[Task objective] In the entries that follow, find the line containing "red star: (291, 738) -> (215, 603), size x0.6"; from there, copy every line exactly through the line containing "red square: (87, 88)".

[Data for this exercise]
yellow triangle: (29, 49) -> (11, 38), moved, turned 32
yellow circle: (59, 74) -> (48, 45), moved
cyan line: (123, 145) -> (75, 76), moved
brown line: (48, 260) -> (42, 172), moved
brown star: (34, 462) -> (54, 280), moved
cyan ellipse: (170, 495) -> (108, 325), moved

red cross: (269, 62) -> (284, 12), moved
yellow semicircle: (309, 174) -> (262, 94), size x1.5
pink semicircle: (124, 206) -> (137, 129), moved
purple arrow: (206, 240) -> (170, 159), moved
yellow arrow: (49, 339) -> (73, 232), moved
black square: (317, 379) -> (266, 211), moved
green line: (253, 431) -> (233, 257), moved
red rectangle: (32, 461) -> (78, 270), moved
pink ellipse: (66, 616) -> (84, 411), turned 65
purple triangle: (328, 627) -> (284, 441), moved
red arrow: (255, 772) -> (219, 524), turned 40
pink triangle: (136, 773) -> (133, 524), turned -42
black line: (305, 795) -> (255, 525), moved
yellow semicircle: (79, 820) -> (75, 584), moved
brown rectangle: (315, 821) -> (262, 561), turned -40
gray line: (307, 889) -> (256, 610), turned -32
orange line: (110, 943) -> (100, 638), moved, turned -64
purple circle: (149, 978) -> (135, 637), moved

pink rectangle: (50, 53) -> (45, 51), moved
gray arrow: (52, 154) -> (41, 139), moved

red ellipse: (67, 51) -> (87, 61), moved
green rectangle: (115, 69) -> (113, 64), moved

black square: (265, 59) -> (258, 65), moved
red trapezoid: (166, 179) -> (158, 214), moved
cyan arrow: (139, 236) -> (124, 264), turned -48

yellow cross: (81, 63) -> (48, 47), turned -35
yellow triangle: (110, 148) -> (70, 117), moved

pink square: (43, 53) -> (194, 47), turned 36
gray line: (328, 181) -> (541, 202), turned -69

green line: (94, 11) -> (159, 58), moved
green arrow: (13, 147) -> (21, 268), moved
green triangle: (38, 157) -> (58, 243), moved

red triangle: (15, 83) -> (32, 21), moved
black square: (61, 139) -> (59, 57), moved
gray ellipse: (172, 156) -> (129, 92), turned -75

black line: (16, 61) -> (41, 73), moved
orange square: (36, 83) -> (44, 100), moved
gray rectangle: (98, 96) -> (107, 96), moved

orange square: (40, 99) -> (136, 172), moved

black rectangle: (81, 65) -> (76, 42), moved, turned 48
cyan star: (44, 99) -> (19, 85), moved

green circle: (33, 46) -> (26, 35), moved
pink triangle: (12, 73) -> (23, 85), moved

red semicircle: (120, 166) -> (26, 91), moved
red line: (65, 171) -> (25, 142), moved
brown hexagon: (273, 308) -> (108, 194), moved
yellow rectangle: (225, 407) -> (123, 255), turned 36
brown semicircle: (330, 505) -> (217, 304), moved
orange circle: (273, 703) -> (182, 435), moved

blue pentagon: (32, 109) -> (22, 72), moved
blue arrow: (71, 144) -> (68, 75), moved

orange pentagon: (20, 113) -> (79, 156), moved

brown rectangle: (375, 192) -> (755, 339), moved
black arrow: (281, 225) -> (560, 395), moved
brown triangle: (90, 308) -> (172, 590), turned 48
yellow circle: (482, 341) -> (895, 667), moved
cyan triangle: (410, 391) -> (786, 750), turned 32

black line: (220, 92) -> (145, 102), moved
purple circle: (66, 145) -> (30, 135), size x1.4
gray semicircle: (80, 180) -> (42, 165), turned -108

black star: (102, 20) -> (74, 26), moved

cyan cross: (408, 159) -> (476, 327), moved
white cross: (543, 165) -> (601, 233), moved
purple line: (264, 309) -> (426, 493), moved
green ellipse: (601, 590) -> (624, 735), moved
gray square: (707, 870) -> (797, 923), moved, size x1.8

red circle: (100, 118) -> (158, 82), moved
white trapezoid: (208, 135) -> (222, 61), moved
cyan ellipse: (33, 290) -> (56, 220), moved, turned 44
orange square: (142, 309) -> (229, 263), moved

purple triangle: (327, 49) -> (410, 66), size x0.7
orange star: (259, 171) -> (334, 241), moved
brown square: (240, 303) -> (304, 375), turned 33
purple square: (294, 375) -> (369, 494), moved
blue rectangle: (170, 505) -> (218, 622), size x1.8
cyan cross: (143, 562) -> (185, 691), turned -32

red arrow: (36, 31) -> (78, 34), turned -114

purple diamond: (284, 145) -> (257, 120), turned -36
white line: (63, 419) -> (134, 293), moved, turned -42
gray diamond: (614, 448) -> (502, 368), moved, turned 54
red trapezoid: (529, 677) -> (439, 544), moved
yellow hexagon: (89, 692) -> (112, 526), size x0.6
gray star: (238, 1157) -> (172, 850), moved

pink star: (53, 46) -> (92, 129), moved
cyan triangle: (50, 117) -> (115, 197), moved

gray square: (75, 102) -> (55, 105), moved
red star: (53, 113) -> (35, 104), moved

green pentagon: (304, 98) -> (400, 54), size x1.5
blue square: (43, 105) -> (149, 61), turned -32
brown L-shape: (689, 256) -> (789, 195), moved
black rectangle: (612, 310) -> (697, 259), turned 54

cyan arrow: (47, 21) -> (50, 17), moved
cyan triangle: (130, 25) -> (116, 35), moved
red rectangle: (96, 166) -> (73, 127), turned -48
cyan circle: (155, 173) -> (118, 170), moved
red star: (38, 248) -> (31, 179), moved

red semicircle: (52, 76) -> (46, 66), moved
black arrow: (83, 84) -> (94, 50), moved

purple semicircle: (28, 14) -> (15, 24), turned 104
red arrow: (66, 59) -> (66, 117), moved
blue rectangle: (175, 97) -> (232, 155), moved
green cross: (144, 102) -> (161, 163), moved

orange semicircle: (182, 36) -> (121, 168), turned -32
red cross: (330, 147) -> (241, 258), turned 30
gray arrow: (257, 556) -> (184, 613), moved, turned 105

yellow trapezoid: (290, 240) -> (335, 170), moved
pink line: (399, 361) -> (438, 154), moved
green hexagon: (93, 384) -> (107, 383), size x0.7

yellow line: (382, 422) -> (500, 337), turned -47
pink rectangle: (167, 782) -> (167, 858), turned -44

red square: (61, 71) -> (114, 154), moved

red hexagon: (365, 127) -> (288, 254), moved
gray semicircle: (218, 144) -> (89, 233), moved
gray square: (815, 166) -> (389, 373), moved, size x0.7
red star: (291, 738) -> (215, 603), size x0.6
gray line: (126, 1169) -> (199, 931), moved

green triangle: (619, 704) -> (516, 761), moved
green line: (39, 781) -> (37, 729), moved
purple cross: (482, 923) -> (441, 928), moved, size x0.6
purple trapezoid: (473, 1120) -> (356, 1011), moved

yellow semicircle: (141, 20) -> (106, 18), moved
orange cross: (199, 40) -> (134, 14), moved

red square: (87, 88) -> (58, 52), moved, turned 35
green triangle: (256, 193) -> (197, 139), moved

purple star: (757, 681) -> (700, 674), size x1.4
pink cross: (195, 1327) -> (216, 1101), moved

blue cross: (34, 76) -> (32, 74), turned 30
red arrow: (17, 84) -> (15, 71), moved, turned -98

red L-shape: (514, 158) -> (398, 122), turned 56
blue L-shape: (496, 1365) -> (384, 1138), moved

[Task answer]
red star: (291, 738) -> (215, 603), size x0.6
gray line: (126, 1169) -> (199, 931), moved

green triangle: (619, 704) -> (516, 761), moved
green line: (39, 781) -> (37, 729), moved
purple cross: (482, 923) -> (441, 928), moved, size x0.6
purple trapezoid: (473, 1120) -> (356, 1011), moved

yellow semicircle: (141, 20) -> (106, 18), moved
orange cross: (199, 40) -> (134, 14), moved

red square: (87, 88) -> (58, 52), moved, turned 35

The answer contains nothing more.